- Opening Delimiter -

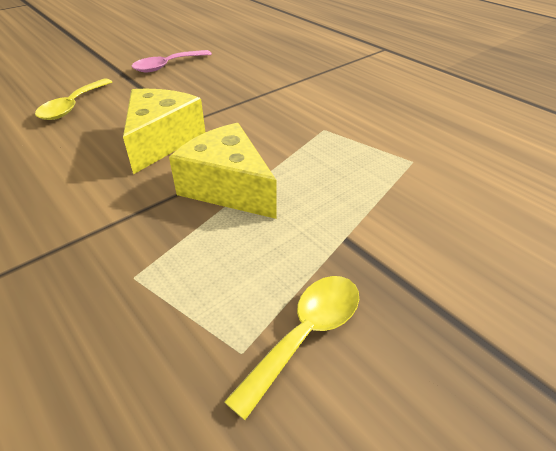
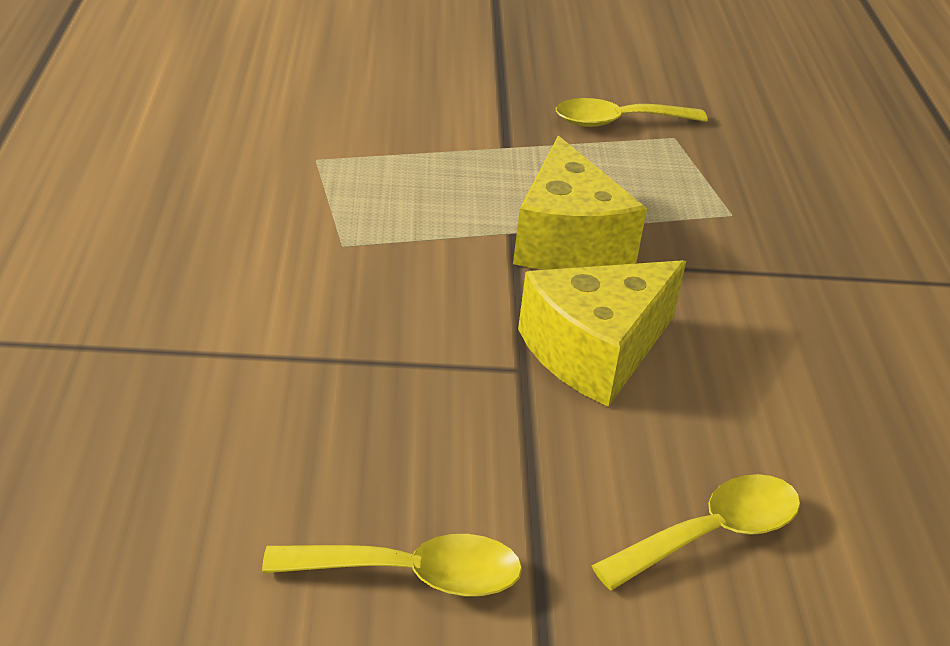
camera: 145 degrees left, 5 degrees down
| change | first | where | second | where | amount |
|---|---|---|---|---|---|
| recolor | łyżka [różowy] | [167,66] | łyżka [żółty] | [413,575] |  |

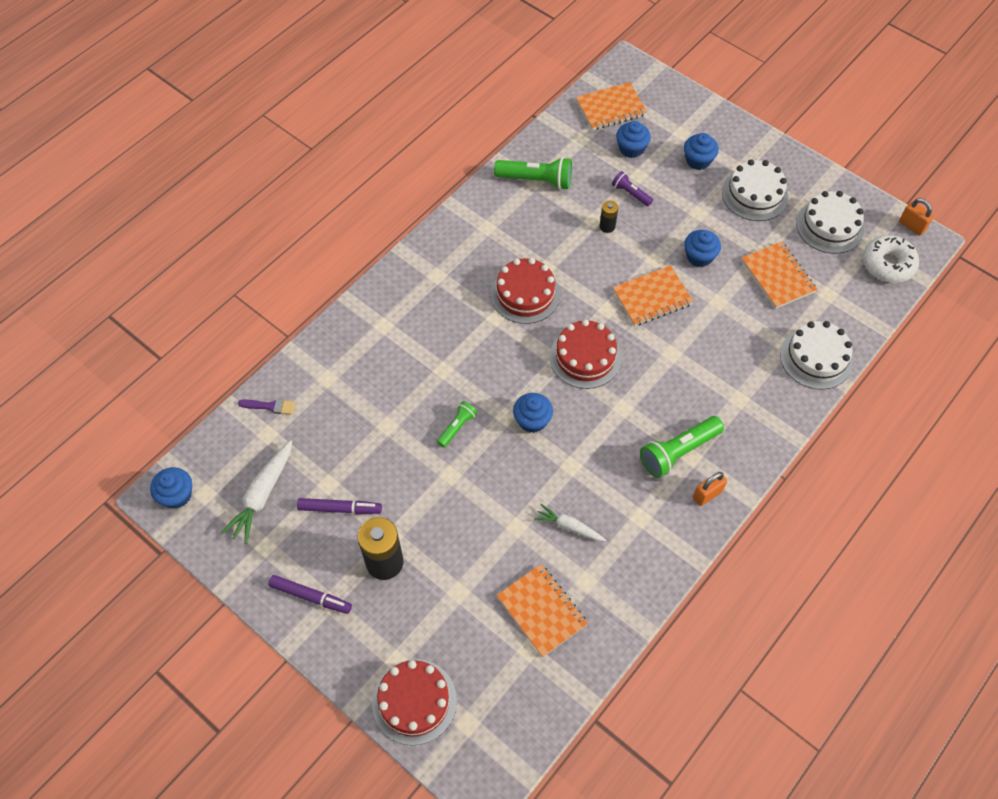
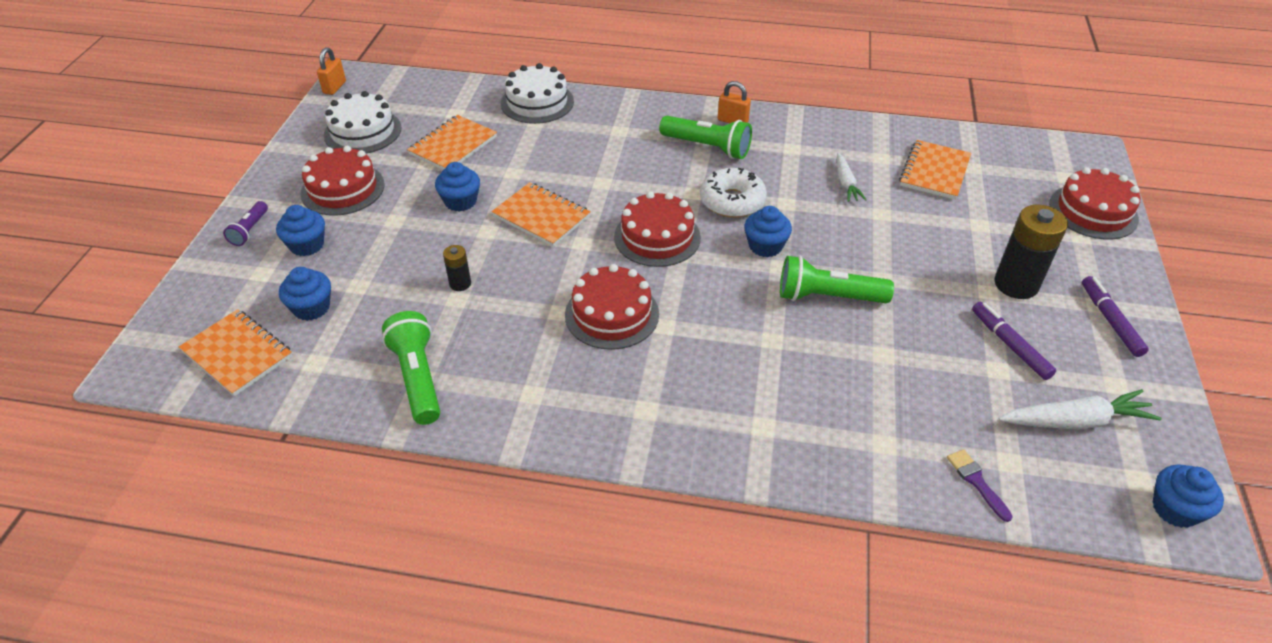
camera: 120 degrees left, 15 degrees down
| change | first | where | second | where | amount |
|---|---|---|---|---|---|
| move | latarka [fioletowy] | [630,193] |  | [249,230] |  |
| recolor | tort [biały] | [754,194] | tort [czerwony] | [343,189] |  |
| move | donut [biały] | [888,264] |  | [732,201] |  |
| resize | latarka [zielony] | [457,427] |  | [828,297] | x1.77 |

- Closing Delimiter -

Output all the entries above verbatim, please. No images.

### SOLUTION TO THE EXERCISE
camera: 145 degrees left, 5 degrees down
| change | first | where | second | where | amount |
|---|---|---|---|---|---|
| recolor | łyżka [różowy] | [167,66] | łyżka [żółty] | [413,575] |  |

camera: 120 degrees left, 15 degrees down
| change | first | where | second | where | amount |
|---|---|---|---|---|---|
| move | latarka [fioletowy] | [630,193] |  | [249,230] |  |
| recolor | tort [biały] | [754,194] | tort [czerwony] | [343,189] |  |
| move | donut [biały] | [888,264] |  | [732,201] |  |
| resize | latarka [zielony] | [457,427] |  | [828,297] | x1.77 |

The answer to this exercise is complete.